WHAT TO DO ▸
Check each line of the listing for the string "lime". Copy those where it appears.

RECORDS FOR PROCESSING ▸

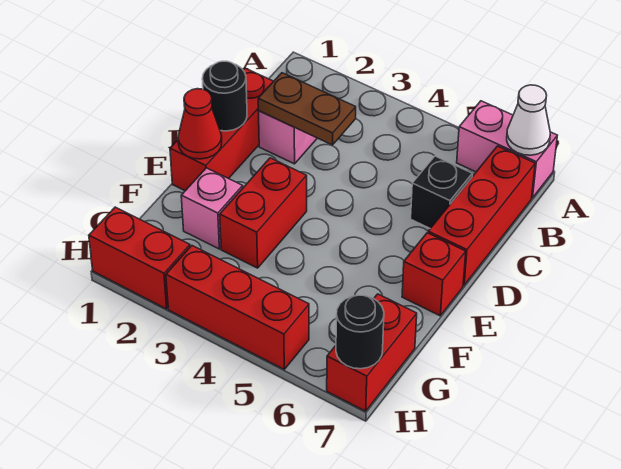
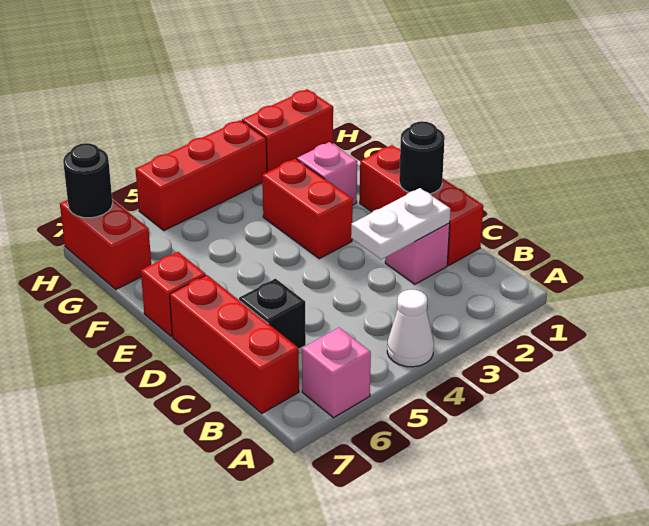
pink brick A6:A7 level 1 -> pink brick A6 level 1
white cone A7 level 2 -> white cone A4 level 1
brown plate C2:C3 level 2 -> white plate C2:C3 level 2
red cone E1 level 2 -> none

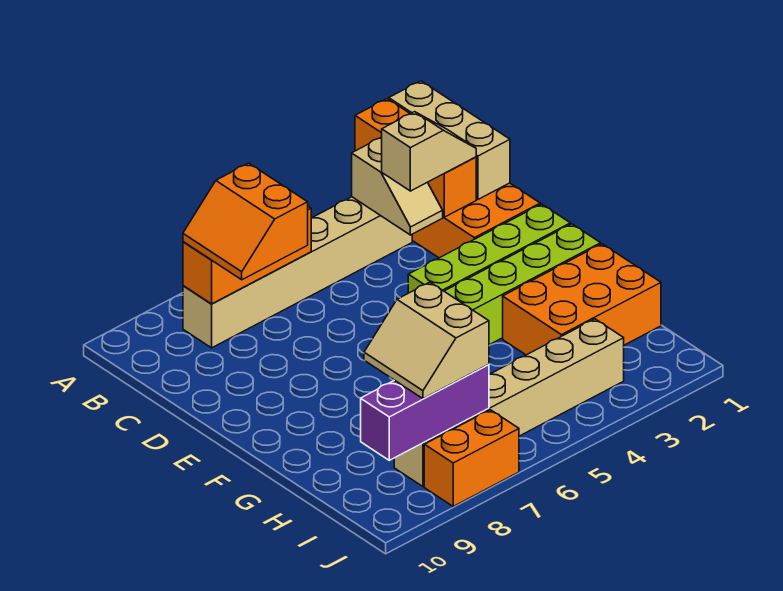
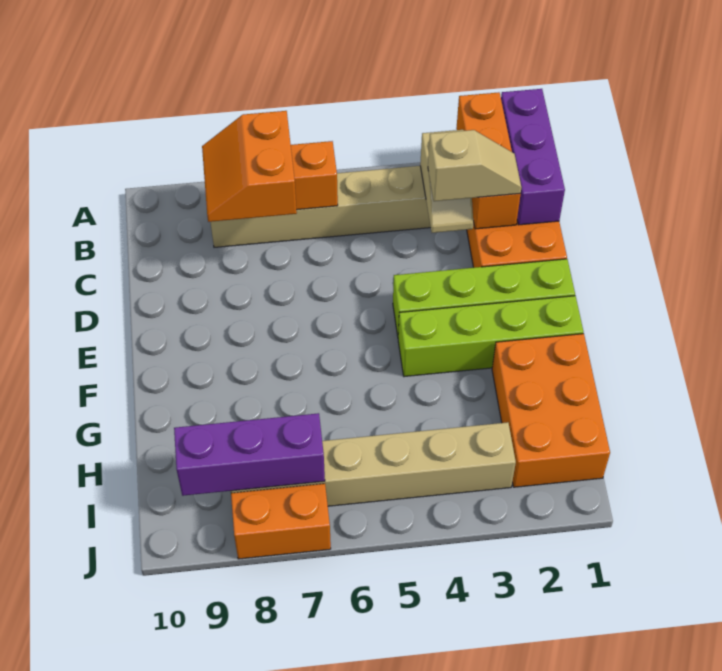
tan brick A1:C1 level 2 -> purple brick A1:C1 level 2
orange brick G1:H3 level 1 -> orange brick G1:I2 level 1
tan slope H7:I8 level 3 top 7 -> none

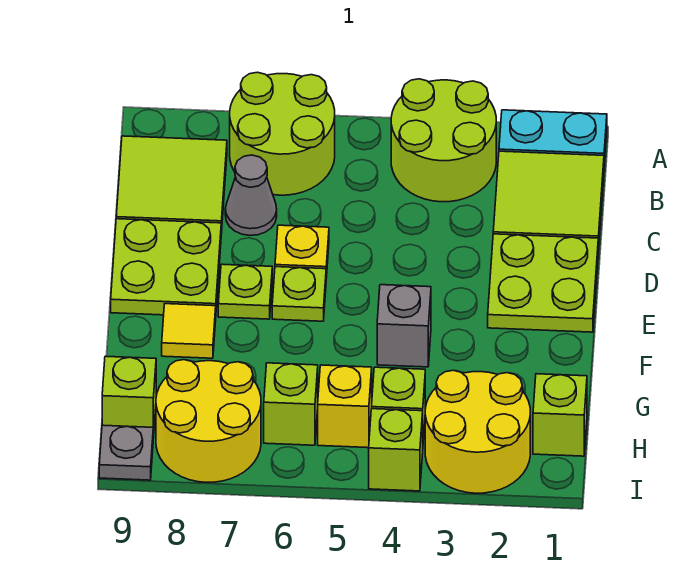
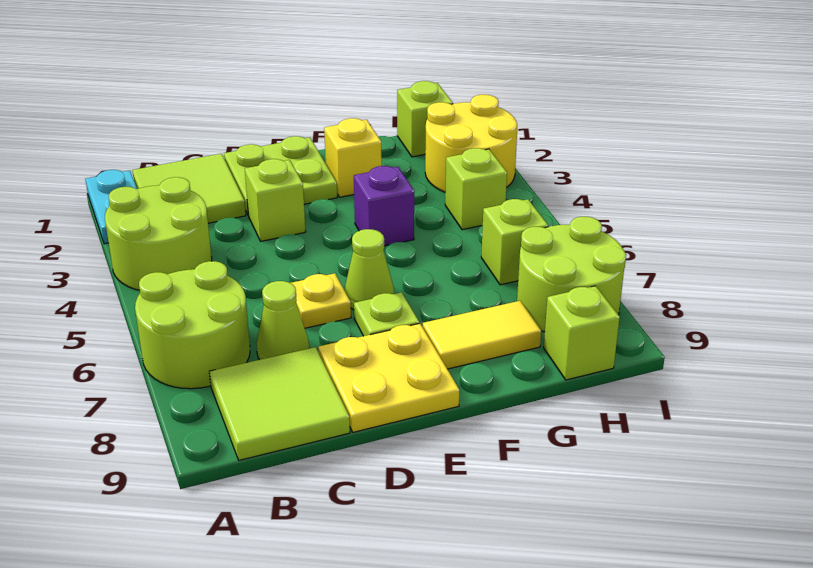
grey cone C7 level 1 -> lime cone C7 level 1
lime plate D8:E9 level 1 -> yellow plate D8:E9 level 1
lime plate E6 level 1 -> lime cone E6 level 1
grey brick F4 level 1 -> purple brick F4 level 1
yellow tile F8 level 1 -> yellow tile F8:G8 level 1
yellow brick H5 level 1 -> yellow brick F2 level 1
yellow round brick H7:I8 level 1 -> lime round brick H7:I8 level 1
lime brick I4 level 1 -> lime brick D3 level 1
grey plate I9 level 1 -> none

ANSWER BELOW ▸
grey cone C7 level 1 -> lime cone C7 level 1
lime plate D8:E9 level 1 -> yellow plate D8:E9 level 1
lime plate E6 level 1 -> lime cone E6 level 1
yellow round brick H7:I8 level 1 -> lime round brick H7:I8 level 1
lime brick I4 level 1 -> lime brick D3 level 1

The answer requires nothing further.